_Source material_.
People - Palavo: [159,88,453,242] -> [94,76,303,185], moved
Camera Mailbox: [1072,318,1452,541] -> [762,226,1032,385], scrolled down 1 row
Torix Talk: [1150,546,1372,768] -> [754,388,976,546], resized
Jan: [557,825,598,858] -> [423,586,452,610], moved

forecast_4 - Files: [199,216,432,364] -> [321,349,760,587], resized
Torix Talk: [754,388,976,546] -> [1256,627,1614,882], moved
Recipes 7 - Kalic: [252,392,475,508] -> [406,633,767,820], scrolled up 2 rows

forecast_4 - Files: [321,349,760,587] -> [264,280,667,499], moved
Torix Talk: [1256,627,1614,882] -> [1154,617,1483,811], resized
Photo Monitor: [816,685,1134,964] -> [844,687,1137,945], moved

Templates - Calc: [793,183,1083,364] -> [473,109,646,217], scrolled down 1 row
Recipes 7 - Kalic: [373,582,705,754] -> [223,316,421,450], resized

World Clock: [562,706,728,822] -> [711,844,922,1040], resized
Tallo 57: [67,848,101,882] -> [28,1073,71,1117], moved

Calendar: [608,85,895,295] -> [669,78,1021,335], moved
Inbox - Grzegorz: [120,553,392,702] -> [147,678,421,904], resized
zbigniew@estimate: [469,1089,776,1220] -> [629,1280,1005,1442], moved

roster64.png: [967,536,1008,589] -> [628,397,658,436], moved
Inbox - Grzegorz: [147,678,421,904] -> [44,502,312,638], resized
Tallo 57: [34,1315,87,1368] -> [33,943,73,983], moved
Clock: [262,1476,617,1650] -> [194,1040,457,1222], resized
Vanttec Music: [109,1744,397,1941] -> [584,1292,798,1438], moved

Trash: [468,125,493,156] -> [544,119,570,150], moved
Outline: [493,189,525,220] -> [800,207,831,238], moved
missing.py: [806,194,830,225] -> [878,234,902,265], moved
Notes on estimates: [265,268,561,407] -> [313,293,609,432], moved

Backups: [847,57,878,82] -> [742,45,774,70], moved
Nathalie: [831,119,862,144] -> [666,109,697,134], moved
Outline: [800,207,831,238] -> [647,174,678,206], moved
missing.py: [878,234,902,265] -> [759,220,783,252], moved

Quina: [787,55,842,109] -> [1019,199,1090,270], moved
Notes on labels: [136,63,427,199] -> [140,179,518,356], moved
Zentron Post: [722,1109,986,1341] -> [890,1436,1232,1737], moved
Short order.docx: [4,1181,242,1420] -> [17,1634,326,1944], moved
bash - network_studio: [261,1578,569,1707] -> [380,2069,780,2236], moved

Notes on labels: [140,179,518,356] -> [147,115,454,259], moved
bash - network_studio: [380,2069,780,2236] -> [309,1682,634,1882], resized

_Exercise directions_.
Every line above from the line with "Torix Talk: [1256,627,1614,882]" to the line with "Tallo 57: [34,1315,87,1368]", inclusive, must be returned exactly; no other line belongs in the reply.

_Output of the task_.
Torix Talk: [1256,627,1614,882] -> [1154,617,1483,811], resized
Photo Monitor: [816,685,1134,964] -> [844,687,1137,945], moved

Templates - Calc: [793,183,1083,364] -> [473,109,646,217], scrolled down 1 row
Recipes 7 - Kalic: [373,582,705,754] -> [223,316,421,450], resized

World Clock: [562,706,728,822] -> [711,844,922,1040], resized
Tallo 57: [67,848,101,882] -> [28,1073,71,1117], moved

Calendar: [608,85,895,295] -> [669,78,1021,335], moved
Inbox - Grzegorz: [120,553,392,702] -> [147,678,421,904], resized
zbigniew@estimate: [469,1089,776,1220] -> [629,1280,1005,1442], moved

roster64.png: [967,536,1008,589] -> [628,397,658,436], moved
Inbox - Grzegorz: [147,678,421,904] -> [44,502,312,638], resized
Tallo 57: [34,1315,87,1368] -> [33,943,73,983], moved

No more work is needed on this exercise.